Your reply should consist solely of the lines from the start of the material below through the line containing "(351, 234) = (357, 214): purple", reproduced exactly.

### RECORD EXCERPTS
[Start of section]
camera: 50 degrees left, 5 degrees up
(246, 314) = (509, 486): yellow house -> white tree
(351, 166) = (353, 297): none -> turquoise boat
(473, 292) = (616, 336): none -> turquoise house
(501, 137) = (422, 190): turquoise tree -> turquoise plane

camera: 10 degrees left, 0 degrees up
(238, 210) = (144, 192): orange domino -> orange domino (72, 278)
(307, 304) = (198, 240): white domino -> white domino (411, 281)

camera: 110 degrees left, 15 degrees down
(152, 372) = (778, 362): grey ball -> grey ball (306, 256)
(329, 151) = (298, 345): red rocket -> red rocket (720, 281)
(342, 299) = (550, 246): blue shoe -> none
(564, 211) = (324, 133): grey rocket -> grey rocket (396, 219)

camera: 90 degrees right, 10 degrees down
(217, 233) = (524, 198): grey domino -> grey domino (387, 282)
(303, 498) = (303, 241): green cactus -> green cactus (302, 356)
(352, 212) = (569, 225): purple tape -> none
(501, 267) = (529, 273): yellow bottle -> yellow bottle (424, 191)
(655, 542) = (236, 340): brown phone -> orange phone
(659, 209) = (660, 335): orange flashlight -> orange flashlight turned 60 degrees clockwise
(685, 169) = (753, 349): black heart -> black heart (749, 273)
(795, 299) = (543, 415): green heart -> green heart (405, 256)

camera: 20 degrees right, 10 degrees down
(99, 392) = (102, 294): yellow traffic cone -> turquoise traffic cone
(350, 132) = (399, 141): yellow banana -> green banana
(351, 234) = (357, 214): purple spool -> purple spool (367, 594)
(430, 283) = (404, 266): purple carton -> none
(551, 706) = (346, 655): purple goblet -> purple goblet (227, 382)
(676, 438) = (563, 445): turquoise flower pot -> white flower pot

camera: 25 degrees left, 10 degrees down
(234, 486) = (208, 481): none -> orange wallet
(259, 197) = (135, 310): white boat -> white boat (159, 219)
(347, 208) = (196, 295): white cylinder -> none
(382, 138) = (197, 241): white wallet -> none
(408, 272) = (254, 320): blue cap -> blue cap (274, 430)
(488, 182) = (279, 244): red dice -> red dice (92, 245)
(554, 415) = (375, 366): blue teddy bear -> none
[End of section]
### EXERCISE ANSWER
camera: 50 degrees left, 5 degrees up
(246, 314) = (509, 486): yellow house -> white tree
(351, 166) = (353, 297): none -> turquoise boat
(473, 292) = (616, 336): none -> turquoise house
(501, 137) = (422, 190): turquoise tree -> turquoise plane

camera: 10 degrees left, 0 degrees up
(238, 210) = (144, 192): orange domino -> orange domino (72, 278)
(307, 304) = (198, 240): white domino -> white domino (411, 281)

camera: 110 degrees left, 15 degrees down
(152, 372) = (778, 362): grey ball -> grey ball (306, 256)
(329, 151) = (298, 345): red rocket -> red rocket (720, 281)
(342, 299) = (550, 246): blue shoe -> none
(564, 211) = (324, 133): grey rocket -> grey rocket (396, 219)

camera: 90 degrees right, 10 degrees down
(217, 233) = (524, 198): grey domino -> grey domino (387, 282)
(303, 498) = (303, 241): green cactus -> green cactus (302, 356)
(352, 212) = (569, 225): purple tape -> none
(501, 267) = (529, 273): yellow bottle -> yellow bottle (424, 191)
(655, 542) = (236, 340): brown phone -> orange phone
(659, 209) = (660, 335): orange flashlight -> orange flashlight turned 60 degrees clockwise
(685, 169) = (753, 349): black heart -> black heart (749, 273)
(795, 299) = (543, 415): green heart -> green heart (405, 256)

camera: 20 degrees right, 10 degrees down
(99, 392) = (102, 294): yellow traffic cone -> turquoise traffic cone
(350, 132) = (399, 141): yellow banana -> green banana
(351, 234) = (357, 214): purple spool -> purple spool (367, 594)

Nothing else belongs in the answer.